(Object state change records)

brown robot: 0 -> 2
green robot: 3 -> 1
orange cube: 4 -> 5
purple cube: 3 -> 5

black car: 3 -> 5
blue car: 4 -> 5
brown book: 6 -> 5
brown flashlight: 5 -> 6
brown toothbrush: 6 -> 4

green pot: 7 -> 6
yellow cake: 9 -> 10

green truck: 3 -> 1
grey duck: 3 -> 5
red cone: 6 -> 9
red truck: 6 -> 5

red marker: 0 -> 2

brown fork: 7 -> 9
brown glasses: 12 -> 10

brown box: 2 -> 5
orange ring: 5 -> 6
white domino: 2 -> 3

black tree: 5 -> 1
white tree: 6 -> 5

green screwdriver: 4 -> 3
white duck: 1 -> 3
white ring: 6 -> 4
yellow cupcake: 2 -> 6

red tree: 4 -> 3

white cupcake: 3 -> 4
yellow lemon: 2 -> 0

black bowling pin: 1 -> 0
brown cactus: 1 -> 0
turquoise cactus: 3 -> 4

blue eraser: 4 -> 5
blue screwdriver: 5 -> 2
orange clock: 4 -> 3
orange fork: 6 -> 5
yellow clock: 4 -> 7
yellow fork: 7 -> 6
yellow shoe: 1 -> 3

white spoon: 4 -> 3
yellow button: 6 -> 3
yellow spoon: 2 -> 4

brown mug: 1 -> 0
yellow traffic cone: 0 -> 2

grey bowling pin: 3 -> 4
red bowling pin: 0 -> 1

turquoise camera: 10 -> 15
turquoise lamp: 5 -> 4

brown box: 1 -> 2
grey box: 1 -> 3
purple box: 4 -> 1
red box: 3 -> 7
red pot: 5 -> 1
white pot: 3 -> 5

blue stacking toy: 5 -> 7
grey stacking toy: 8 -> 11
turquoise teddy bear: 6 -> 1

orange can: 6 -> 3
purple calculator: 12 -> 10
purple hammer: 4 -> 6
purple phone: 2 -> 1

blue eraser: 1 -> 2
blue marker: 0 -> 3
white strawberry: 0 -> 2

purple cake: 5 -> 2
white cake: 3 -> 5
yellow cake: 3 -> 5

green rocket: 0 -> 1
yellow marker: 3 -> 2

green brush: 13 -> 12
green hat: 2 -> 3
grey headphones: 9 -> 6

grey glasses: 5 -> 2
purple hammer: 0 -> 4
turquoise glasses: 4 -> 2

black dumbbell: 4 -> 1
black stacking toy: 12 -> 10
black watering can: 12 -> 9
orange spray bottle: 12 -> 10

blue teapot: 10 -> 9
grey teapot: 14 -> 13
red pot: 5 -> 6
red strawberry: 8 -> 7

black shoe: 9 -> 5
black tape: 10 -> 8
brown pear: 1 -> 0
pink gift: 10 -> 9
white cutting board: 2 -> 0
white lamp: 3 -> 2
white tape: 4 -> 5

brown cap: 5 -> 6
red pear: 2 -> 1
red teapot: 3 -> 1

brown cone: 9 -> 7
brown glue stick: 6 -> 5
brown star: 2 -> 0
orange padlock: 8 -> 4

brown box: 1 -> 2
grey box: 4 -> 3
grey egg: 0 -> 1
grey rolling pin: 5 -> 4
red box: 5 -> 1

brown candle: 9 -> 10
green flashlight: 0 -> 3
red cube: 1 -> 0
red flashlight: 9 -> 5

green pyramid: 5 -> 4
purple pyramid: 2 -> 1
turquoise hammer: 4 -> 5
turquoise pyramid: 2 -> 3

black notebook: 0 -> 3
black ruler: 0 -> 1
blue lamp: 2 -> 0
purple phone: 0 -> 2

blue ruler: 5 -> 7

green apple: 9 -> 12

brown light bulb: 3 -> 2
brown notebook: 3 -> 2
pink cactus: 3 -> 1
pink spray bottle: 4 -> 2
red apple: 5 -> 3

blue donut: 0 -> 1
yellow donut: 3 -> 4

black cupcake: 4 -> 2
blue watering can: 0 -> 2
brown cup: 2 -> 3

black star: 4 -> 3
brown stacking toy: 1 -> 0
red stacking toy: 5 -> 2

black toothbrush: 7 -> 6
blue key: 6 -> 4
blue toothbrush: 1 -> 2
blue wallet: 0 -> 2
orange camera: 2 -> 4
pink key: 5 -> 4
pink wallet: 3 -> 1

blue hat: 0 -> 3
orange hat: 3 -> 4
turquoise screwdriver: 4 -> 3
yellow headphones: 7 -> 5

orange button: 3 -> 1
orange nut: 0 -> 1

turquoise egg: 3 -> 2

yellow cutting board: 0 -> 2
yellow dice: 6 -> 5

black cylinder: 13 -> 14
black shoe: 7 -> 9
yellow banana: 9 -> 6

● **WHAT THE TASK REQUIRES**: If the word "shoe" is on a line above, return that line.

● **WRITTEN ANSWER**:
yellow shoe: 1 -> 3
black shoe: 9 -> 5
black shoe: 7 -> 9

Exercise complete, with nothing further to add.